◆ Exercise instructions: Give the data again exactly, stopping after the "Someone swapped the grey rocket" line.

◆ Entries supplied:
---------------
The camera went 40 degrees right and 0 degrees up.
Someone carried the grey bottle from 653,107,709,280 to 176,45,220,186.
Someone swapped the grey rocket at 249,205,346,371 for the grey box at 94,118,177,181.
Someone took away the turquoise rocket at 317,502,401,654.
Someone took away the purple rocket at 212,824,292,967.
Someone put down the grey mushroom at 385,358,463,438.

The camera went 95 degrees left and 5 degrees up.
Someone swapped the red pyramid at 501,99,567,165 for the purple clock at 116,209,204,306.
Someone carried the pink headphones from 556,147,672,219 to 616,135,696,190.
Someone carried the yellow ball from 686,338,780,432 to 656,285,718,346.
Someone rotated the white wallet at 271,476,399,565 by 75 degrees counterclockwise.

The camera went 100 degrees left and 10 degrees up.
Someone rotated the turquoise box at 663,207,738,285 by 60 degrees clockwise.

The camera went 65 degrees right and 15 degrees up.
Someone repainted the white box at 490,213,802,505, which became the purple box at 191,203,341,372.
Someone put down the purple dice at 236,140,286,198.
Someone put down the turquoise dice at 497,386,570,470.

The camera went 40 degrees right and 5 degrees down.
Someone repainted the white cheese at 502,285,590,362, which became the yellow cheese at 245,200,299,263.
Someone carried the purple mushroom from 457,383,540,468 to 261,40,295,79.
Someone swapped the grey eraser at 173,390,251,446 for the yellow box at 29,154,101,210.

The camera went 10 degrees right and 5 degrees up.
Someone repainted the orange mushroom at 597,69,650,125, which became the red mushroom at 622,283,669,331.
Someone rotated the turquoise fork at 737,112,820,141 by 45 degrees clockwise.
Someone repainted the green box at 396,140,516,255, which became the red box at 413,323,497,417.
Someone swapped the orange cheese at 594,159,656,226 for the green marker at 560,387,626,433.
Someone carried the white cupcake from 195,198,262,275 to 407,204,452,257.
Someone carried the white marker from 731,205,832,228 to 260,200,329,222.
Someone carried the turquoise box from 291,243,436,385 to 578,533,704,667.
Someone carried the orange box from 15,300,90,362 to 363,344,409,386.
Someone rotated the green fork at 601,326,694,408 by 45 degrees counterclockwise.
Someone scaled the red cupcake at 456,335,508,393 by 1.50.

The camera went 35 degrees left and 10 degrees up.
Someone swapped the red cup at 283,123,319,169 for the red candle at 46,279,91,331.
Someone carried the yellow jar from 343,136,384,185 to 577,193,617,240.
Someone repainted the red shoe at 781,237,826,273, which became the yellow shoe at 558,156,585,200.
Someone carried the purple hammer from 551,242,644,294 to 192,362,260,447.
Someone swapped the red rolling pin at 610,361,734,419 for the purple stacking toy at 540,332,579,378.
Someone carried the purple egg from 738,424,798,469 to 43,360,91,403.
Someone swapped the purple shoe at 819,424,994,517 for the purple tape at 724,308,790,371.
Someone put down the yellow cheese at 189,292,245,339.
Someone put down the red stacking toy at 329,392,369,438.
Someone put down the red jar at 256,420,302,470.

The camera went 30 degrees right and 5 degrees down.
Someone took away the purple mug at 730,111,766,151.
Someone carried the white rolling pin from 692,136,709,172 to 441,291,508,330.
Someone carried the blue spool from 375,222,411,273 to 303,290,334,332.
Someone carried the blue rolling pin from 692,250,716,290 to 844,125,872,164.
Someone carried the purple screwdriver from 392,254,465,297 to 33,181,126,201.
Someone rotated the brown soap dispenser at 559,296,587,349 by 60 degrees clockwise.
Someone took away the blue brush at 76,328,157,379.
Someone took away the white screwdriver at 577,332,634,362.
---------------
◆ Response area:
The camera went 40 degrees right and 0 degrees up.
Someone carried the grey bottle from 653,107,709,280 to 176,45,220,186.
Someone swapped the grey rocket at 249,205,346,371 for the grey box at 94,118,177,181.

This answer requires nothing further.